REQUIRED TASK: List every line below that contains the string "tuplet", treating uppercase and lowercase letters as different.

[Stored data entries]
• • • •

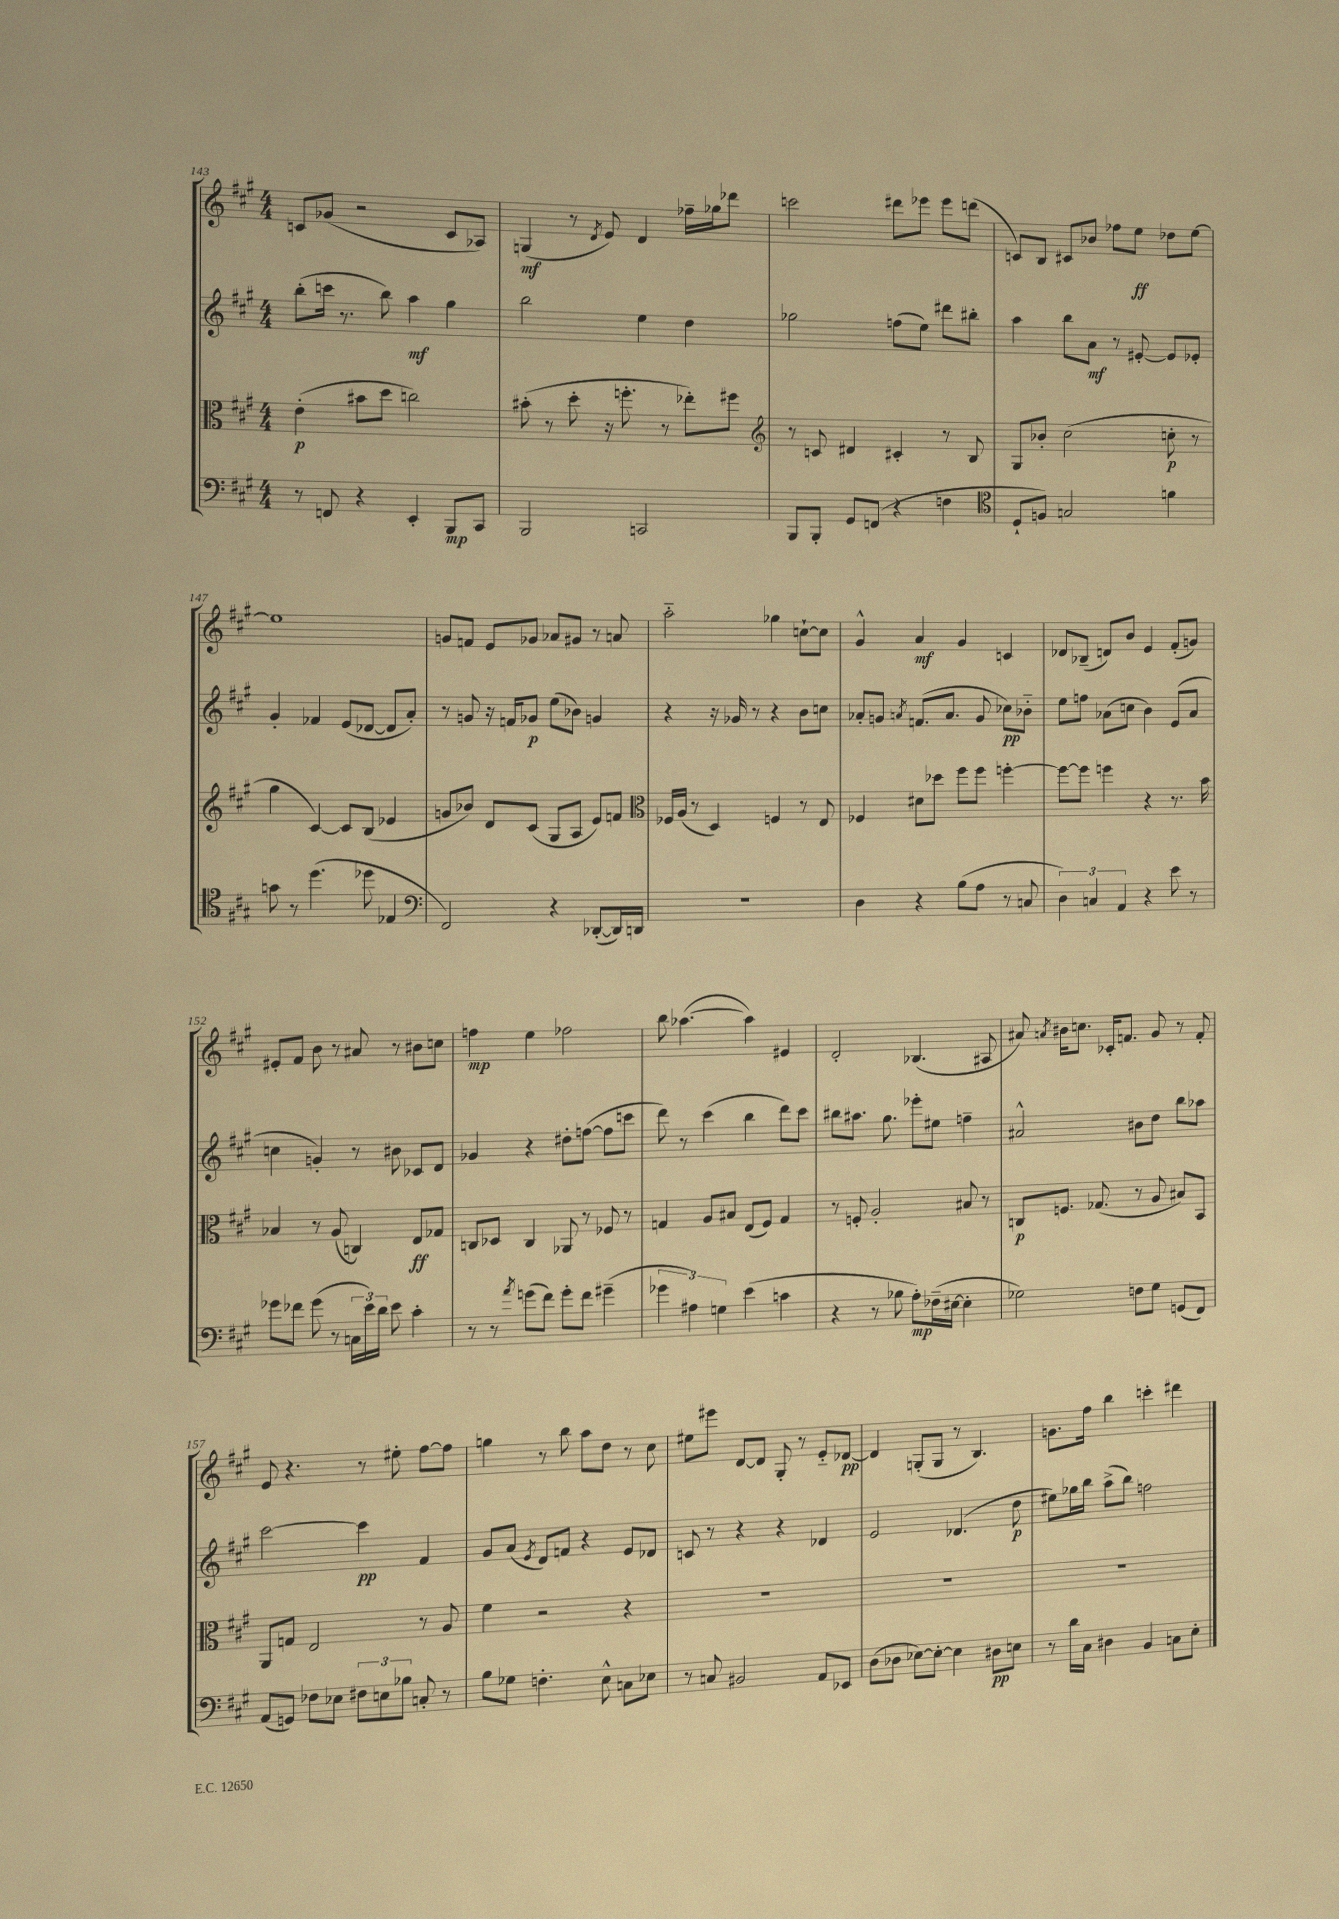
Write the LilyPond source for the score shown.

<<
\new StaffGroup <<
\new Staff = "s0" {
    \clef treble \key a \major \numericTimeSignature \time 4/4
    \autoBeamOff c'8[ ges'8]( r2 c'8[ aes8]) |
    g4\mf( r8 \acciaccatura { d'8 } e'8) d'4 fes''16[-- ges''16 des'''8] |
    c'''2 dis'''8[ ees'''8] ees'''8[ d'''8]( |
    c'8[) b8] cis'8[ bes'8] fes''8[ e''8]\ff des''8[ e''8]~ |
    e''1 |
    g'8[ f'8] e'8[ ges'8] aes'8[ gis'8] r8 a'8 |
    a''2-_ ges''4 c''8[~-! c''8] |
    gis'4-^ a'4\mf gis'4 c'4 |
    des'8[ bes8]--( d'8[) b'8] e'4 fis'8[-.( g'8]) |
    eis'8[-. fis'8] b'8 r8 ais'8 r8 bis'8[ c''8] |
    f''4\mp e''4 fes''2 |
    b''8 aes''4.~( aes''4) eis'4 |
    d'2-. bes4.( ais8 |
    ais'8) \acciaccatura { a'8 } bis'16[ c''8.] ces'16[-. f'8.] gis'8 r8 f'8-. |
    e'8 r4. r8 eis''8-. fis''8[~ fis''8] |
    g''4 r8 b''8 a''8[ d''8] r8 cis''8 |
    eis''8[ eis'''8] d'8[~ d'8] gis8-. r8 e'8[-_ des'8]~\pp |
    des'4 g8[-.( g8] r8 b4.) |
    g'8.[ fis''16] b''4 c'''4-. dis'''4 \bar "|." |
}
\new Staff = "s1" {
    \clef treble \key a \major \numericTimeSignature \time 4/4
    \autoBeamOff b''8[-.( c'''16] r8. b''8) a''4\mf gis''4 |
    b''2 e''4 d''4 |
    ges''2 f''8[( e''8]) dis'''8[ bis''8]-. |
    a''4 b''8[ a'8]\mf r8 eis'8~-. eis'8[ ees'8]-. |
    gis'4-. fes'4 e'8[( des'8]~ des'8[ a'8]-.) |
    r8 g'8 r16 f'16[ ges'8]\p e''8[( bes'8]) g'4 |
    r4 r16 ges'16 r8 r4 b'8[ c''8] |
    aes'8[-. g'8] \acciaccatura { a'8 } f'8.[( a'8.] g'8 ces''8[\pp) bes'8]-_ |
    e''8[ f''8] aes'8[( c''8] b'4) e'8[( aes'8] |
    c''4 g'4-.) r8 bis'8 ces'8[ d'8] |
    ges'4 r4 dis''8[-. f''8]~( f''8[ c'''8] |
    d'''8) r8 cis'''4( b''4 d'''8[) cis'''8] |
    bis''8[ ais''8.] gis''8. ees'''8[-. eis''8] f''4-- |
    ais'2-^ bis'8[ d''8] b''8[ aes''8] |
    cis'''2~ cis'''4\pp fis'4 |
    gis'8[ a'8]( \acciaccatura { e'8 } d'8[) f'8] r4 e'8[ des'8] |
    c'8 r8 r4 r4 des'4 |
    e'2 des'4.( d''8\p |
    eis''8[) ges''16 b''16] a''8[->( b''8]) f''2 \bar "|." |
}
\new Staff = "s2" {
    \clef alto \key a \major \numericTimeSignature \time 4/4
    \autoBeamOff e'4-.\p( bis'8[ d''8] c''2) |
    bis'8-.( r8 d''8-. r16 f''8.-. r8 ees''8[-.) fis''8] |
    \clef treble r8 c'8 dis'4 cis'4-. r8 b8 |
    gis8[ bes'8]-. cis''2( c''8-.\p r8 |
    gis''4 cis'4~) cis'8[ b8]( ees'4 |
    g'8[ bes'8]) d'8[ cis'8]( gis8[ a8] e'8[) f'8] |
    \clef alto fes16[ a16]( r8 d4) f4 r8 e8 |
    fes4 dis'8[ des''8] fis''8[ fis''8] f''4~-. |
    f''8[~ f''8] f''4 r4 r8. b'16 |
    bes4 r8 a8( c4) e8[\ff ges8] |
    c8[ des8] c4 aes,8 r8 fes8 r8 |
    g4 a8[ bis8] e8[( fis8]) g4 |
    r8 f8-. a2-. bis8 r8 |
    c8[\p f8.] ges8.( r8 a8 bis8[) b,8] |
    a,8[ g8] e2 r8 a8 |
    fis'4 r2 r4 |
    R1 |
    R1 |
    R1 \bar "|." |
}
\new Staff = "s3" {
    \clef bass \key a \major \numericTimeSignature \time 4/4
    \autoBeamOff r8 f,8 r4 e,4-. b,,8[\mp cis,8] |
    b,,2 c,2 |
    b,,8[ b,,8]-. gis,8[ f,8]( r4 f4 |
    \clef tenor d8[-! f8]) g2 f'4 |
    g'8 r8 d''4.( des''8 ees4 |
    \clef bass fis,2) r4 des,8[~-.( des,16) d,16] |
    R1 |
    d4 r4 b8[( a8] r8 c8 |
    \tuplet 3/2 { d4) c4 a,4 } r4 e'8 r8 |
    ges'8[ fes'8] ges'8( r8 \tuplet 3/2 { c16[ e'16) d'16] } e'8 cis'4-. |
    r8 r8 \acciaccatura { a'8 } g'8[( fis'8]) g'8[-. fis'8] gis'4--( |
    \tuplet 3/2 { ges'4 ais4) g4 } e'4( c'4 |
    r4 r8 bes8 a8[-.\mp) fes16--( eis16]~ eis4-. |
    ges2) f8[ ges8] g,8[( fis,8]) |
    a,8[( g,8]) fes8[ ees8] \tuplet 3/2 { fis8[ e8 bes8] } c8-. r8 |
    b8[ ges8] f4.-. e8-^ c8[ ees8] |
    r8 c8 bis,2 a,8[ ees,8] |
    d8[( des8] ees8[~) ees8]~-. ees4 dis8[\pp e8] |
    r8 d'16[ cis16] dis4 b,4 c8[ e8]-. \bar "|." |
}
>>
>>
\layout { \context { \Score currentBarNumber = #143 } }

• • • •

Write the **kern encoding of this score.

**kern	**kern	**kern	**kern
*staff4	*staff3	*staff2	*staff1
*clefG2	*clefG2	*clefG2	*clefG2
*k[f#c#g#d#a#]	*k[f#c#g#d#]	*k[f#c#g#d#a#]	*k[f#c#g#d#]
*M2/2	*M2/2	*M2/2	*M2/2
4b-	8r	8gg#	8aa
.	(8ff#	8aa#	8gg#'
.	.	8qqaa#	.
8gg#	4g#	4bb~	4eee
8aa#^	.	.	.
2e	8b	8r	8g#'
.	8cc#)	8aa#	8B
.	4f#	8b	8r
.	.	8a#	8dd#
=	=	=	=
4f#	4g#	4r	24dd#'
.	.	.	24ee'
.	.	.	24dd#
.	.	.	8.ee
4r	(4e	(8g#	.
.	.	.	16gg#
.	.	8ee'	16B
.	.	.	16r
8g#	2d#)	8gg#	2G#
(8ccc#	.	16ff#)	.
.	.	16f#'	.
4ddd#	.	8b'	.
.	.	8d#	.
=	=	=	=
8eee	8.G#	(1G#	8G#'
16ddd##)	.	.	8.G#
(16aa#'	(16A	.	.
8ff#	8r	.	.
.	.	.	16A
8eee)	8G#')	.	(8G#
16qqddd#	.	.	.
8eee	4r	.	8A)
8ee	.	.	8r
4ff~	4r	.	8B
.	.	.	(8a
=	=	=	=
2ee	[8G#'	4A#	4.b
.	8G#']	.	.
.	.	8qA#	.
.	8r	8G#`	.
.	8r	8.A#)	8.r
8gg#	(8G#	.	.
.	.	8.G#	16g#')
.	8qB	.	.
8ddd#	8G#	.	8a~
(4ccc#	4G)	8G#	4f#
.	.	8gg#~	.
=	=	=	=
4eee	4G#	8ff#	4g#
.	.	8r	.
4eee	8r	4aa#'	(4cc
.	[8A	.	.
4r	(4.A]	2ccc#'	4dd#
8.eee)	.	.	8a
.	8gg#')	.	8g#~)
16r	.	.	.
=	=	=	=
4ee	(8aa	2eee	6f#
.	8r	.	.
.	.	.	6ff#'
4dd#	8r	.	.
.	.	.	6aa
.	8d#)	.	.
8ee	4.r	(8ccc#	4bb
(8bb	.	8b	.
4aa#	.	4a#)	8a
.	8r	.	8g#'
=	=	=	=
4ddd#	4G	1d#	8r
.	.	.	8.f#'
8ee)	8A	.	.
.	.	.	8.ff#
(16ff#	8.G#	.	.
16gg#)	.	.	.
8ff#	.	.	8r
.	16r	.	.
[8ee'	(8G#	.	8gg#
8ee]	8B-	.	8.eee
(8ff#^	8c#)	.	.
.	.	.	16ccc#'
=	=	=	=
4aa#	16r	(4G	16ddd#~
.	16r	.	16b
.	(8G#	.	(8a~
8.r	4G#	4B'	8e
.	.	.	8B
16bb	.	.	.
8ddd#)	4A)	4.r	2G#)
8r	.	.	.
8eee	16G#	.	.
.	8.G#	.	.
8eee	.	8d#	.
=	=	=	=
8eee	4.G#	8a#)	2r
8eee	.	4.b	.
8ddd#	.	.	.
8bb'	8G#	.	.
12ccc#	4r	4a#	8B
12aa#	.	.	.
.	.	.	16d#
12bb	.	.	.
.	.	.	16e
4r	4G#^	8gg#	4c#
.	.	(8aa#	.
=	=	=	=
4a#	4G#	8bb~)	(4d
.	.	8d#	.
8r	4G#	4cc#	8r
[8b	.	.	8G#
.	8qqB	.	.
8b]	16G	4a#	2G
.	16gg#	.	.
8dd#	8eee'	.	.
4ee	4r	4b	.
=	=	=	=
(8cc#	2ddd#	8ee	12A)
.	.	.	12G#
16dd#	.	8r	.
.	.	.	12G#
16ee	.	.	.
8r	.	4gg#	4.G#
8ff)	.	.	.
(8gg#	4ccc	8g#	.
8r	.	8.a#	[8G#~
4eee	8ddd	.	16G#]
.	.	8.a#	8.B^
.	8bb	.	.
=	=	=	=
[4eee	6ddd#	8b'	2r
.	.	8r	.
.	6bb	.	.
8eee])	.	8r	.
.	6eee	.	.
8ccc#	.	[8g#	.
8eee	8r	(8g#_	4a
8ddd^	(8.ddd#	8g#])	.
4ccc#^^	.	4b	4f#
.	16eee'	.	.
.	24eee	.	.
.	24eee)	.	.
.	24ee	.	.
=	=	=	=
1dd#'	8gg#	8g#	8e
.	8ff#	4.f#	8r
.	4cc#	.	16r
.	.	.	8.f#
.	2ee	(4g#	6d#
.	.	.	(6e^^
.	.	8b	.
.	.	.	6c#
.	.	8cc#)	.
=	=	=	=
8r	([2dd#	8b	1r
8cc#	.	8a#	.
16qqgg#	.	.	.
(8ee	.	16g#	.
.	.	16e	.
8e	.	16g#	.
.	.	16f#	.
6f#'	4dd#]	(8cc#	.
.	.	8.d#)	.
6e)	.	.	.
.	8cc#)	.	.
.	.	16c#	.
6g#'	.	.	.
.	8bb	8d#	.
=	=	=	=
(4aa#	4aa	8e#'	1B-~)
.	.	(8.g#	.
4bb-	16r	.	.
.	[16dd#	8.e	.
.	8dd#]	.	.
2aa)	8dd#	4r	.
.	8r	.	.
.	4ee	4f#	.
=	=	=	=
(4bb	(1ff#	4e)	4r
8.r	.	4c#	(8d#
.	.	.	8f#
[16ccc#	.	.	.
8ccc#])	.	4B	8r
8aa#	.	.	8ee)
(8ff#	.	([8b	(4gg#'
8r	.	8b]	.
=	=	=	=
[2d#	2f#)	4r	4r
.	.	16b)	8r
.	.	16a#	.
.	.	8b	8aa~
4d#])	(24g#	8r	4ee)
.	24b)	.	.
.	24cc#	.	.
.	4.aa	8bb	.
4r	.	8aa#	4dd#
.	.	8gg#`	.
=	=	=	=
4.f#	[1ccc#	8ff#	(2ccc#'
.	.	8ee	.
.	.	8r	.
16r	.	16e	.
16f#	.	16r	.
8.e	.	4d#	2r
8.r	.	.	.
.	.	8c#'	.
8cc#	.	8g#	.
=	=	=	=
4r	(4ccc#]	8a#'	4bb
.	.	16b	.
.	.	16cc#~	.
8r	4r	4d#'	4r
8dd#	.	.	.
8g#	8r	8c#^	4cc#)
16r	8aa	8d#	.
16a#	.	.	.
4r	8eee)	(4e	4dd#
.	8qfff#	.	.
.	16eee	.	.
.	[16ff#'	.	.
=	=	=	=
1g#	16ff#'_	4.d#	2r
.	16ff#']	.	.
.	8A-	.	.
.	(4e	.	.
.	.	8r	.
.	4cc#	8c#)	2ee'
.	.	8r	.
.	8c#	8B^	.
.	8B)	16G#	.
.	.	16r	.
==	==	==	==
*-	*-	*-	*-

• • • •

ANSWER FOR THIS EXERCISE:
    \tuplet 3/2 { d4) c4 a,4 } r4 e'8 r8 |
    ges'8[ fes'8] ges'8( r8 \tuplet 3/2 { c16[ e'16) d'16] } e'8 cis'4-. |
    \tuplet 3/2 { ges'4 ais4) g4 } e'4( c'4 |
    a,8[( g,8]) fes8[ ees8] \tuplet 3/2 { fis8[ e8 bes8] } c8-. r8 |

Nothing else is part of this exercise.